YOUR ASSIGNMENT >> Your answer must be the exact lines from the one holding "spaceship (orange-coloured) |" through the final line of the records below, both included, and nothing more.

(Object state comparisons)
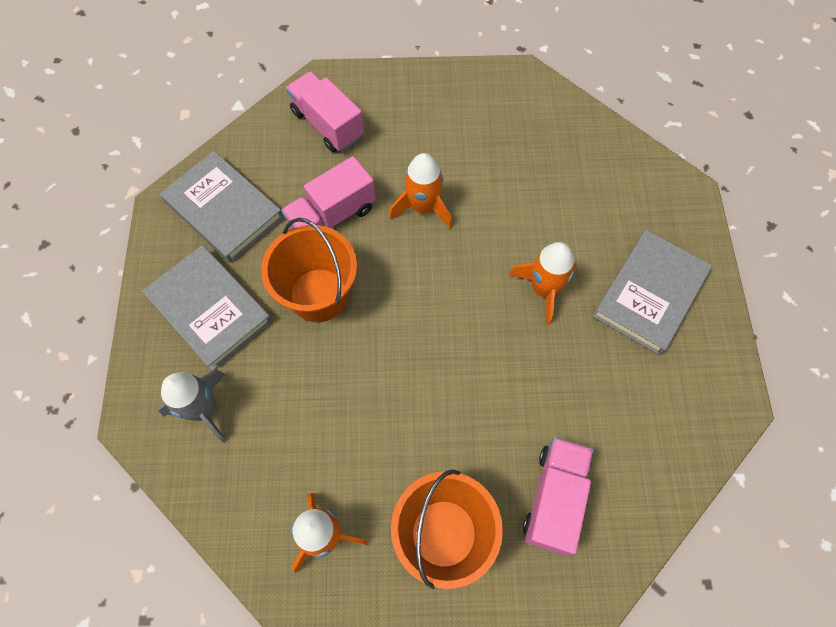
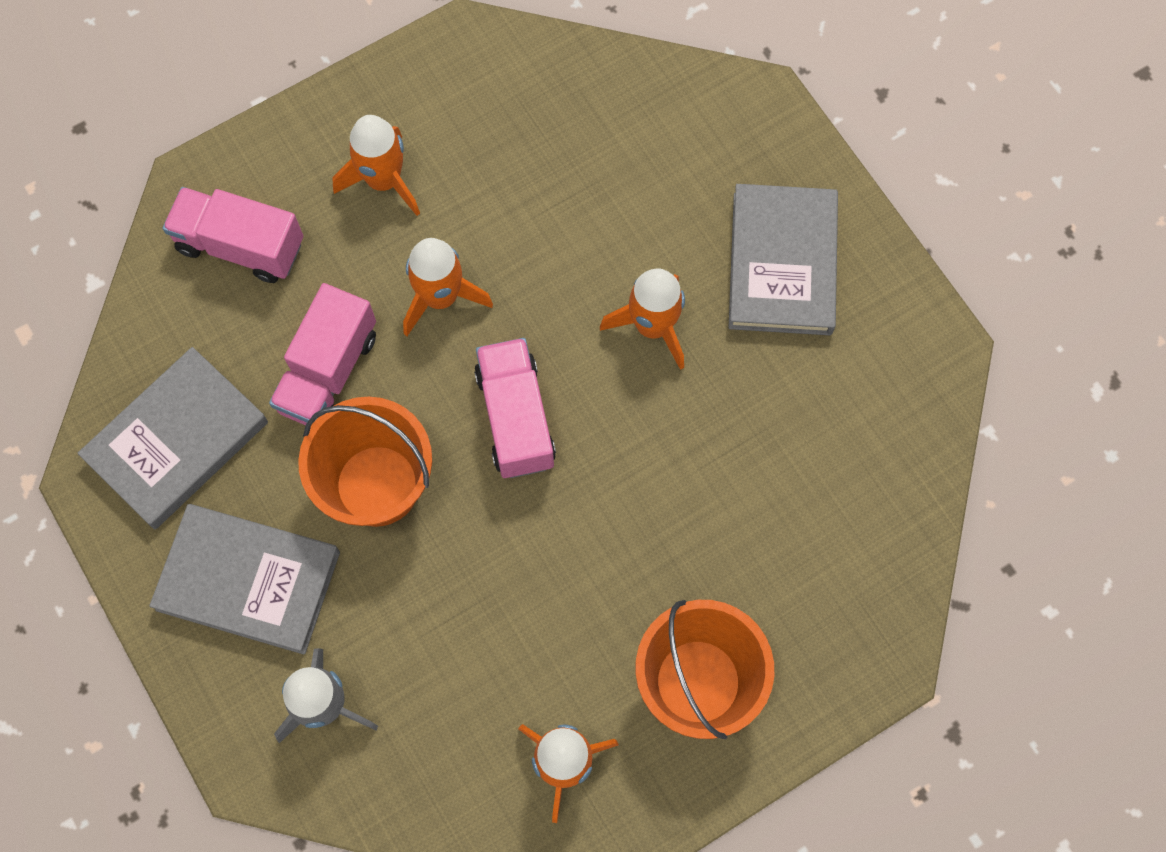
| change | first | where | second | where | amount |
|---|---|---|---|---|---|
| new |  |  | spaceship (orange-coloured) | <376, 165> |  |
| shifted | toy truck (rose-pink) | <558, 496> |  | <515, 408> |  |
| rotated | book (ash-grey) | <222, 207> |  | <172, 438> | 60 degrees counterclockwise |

FINISHED TASK >>
| new |  |  | spaceship (orange-coloured) | <376, 165> |  |
| shifted | toy truck (rose-pink) | <558, 496> |  | <515, 408> |  |
| rotated | book (ash-grey) | <222, 207> |  | <172, 438> | 60 degrees counterclockwise |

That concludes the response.